──────── Available data

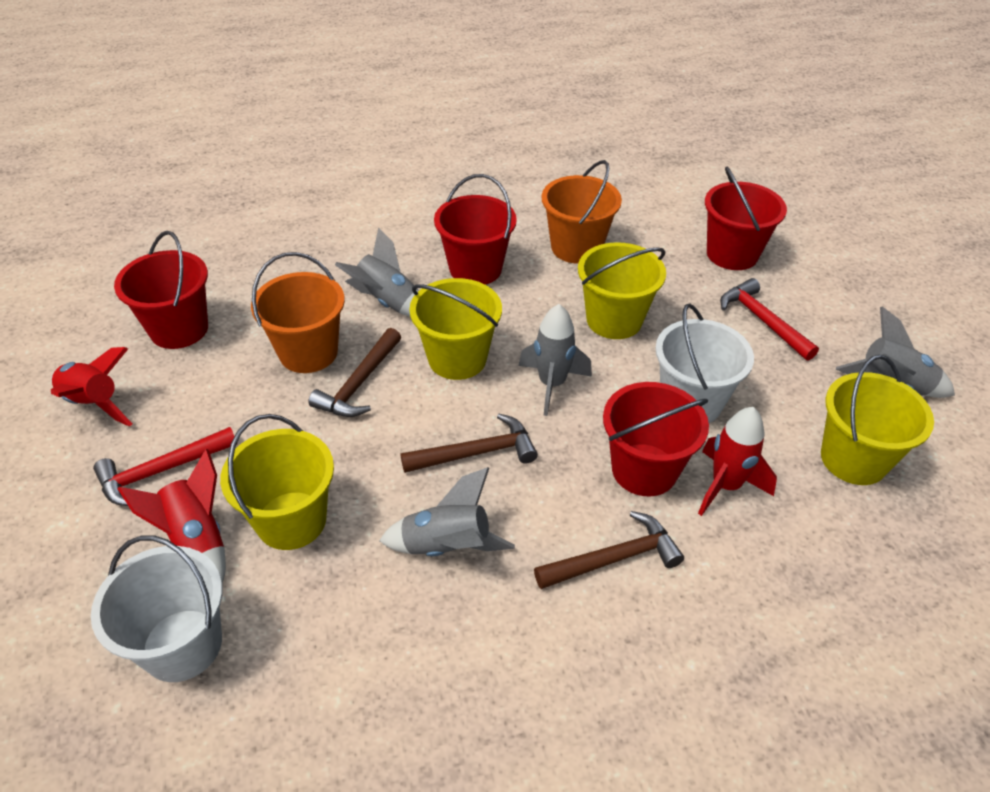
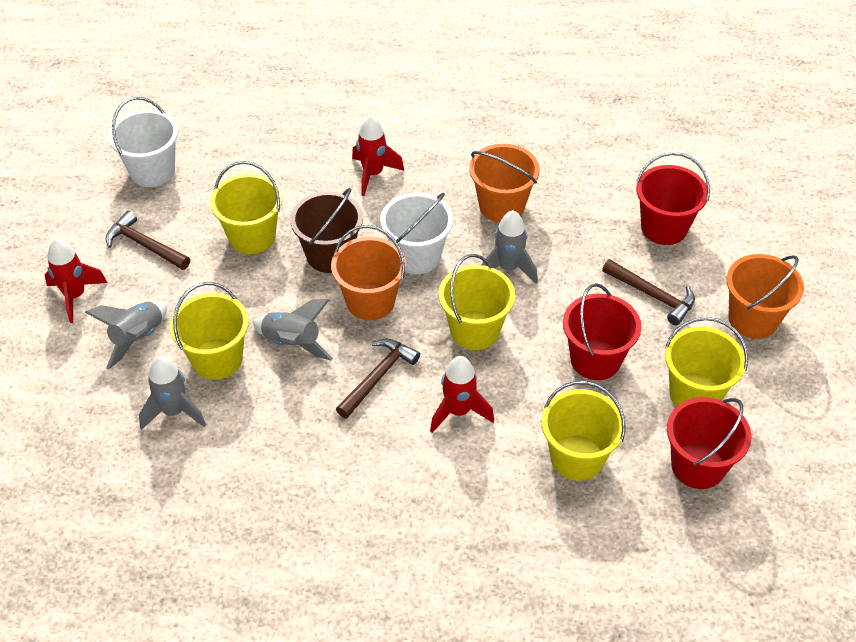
brown bucket: 0 -> 1
orange bucket: 2 -> 3
red bucket: 4 -> 3
red hammer: 2 -> 0
yellow bucket: 4 -> 5

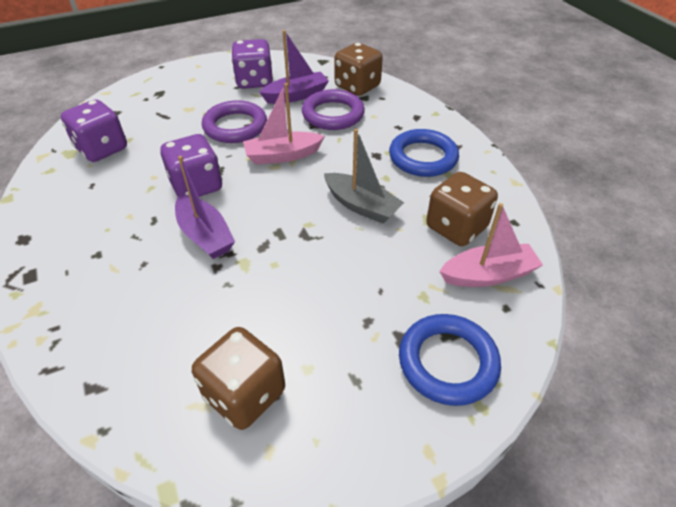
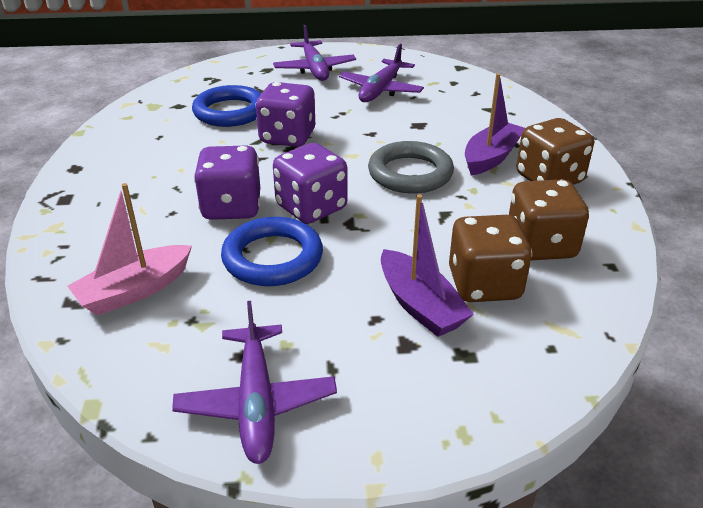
grey boat: 1 -> 0
grey ring: 0 -> 1
pink boat: 2 -> 1
purple plane: 0 -> 3
purple ring: 2 -> 0

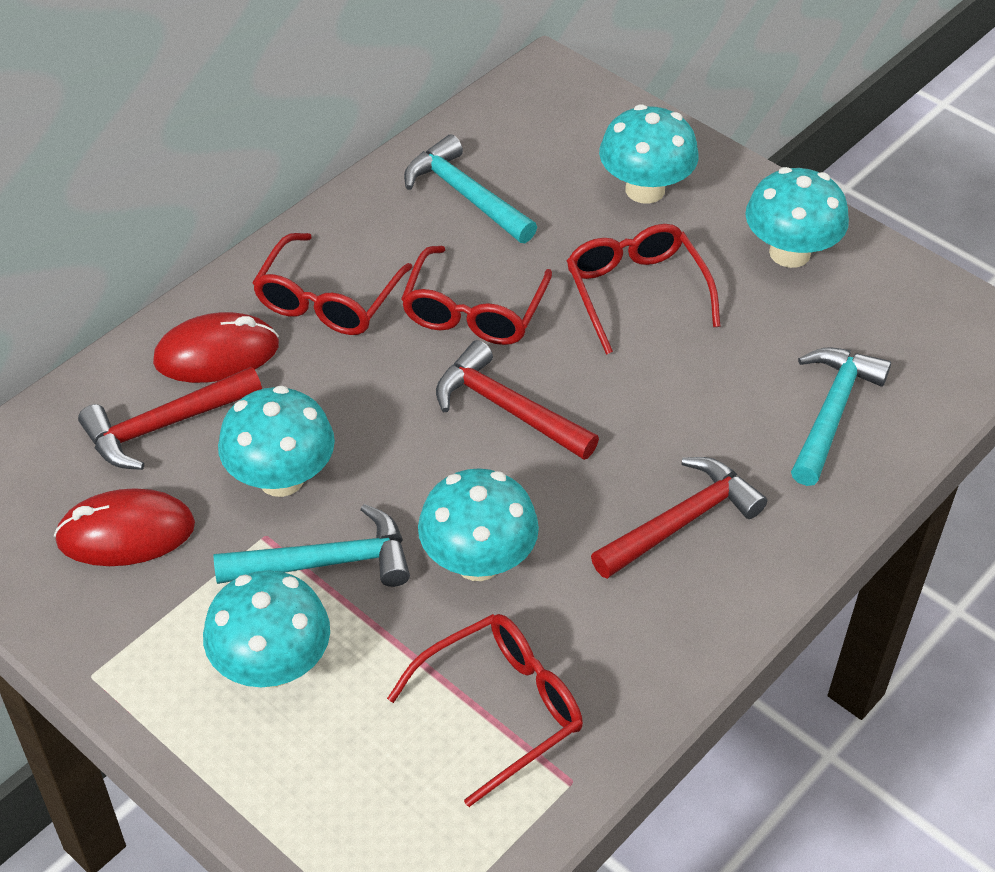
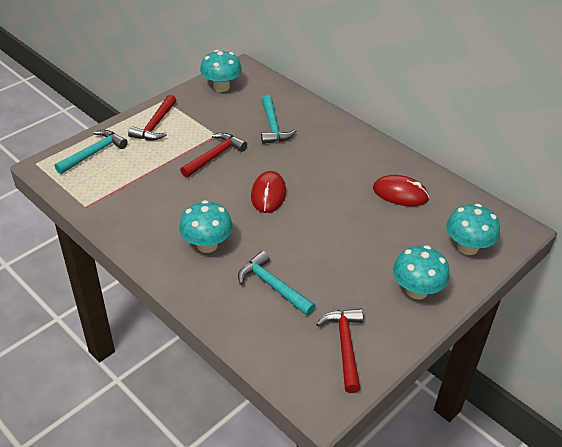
red glasses: 4 -> 0
turquoise mushroom: 5 -> 4

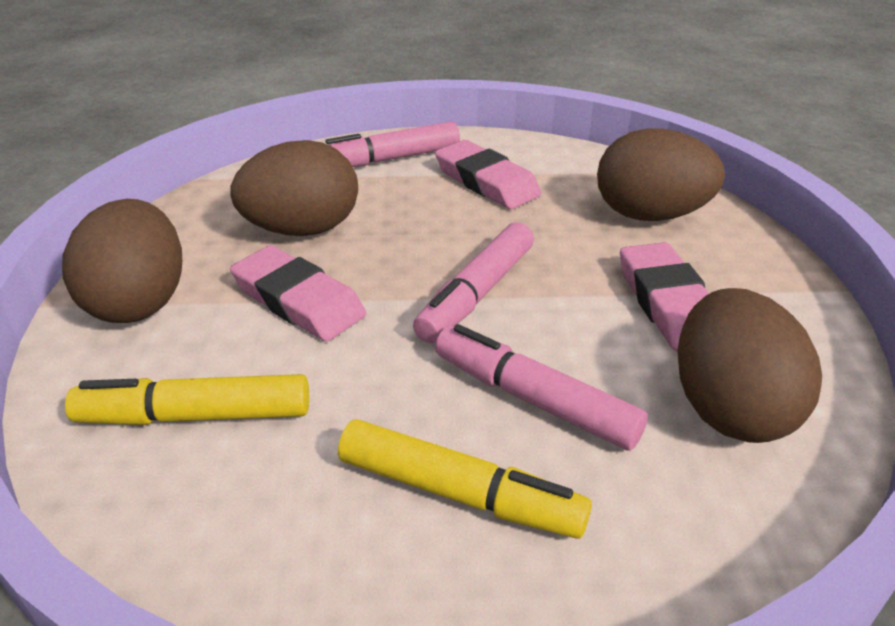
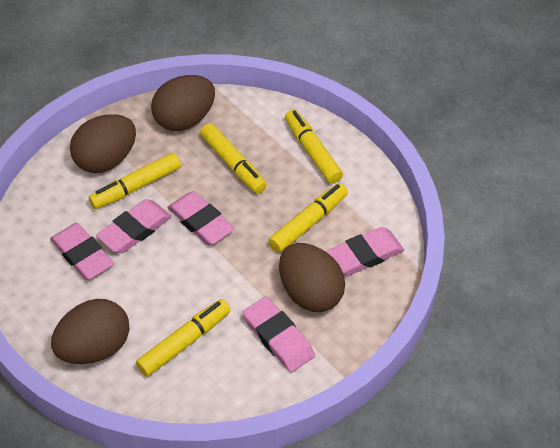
pink eraser: 3 -> 5
pink marker: 3 -> 0
yellow marker: 2 -> 5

────────────────

# [Problem to solve]
Line by line, transcribe the records exactly, omitting the images.

# [Response below]
brown bucket: 0 -> 1
orange bucket: 2 -> 3
red bucket: 4 -> 3
red hammer: 2 -> 0
yellow bucket: 4 -> 5

grey boat: 1 -> 0
grey ring: 0 -> 1
pink boat: 2 -> 1
purple plane: 0 -> 3
purple ring: 2 -> 0

red glasses: 4 -> 0
turquoise mushroom: 5 -> 4

pink eraser: 3 -> 5
pink marker: 3 -> 0
yellow marker: 2 -> 5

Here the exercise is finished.